■ **Problem to solve**: Pull every line containing "white" from the entries.

■ **Exercise material**:
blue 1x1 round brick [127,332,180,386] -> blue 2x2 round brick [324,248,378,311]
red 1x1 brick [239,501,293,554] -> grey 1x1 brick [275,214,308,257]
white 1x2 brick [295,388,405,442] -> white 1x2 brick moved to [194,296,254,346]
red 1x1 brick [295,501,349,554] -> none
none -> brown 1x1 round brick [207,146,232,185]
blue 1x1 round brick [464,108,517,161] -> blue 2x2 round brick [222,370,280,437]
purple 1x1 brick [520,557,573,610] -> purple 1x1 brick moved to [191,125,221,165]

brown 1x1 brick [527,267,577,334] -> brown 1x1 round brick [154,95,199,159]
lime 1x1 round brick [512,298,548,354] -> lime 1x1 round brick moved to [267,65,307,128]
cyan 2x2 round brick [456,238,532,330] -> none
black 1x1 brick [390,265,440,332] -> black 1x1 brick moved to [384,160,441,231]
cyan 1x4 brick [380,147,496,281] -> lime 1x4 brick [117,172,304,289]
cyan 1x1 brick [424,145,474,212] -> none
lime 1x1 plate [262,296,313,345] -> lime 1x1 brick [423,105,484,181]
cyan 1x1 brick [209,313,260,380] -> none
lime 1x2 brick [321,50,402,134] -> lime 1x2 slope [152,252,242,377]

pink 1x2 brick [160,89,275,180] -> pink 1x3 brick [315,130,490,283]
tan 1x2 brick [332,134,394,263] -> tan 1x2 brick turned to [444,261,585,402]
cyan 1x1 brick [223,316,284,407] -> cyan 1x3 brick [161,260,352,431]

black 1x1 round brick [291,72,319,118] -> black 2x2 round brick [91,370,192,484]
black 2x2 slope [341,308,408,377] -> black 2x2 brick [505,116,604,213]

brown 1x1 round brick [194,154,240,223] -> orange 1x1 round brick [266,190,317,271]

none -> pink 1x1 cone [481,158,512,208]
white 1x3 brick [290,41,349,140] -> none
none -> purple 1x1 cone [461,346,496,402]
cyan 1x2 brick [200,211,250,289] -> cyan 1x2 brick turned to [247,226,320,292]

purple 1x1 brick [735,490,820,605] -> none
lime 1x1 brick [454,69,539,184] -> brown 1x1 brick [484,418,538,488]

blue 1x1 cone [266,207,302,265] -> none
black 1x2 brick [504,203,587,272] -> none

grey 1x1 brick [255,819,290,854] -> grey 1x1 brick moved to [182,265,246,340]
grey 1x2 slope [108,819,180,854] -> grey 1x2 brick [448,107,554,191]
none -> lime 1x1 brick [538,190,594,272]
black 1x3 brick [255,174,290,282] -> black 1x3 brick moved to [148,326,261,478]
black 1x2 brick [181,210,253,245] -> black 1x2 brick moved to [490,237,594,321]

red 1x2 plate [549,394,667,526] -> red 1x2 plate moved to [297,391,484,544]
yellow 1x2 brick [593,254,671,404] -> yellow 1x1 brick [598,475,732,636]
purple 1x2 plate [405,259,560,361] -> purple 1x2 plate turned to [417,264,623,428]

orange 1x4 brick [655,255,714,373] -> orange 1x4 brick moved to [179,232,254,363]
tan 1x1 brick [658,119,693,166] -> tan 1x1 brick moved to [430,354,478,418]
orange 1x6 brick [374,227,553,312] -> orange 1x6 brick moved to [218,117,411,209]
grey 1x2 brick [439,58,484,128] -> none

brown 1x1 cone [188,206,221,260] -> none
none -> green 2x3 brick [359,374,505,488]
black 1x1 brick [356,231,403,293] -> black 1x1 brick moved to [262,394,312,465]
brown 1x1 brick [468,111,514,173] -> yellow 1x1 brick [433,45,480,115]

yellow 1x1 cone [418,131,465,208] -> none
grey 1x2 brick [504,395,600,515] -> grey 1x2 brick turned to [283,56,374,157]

■ **Response**:
white 1x2 brick [295,388,405,442] -> white 1x2 brick moved to [194,296,254,346]
white 1x3 brick [290,41,349,140] -> none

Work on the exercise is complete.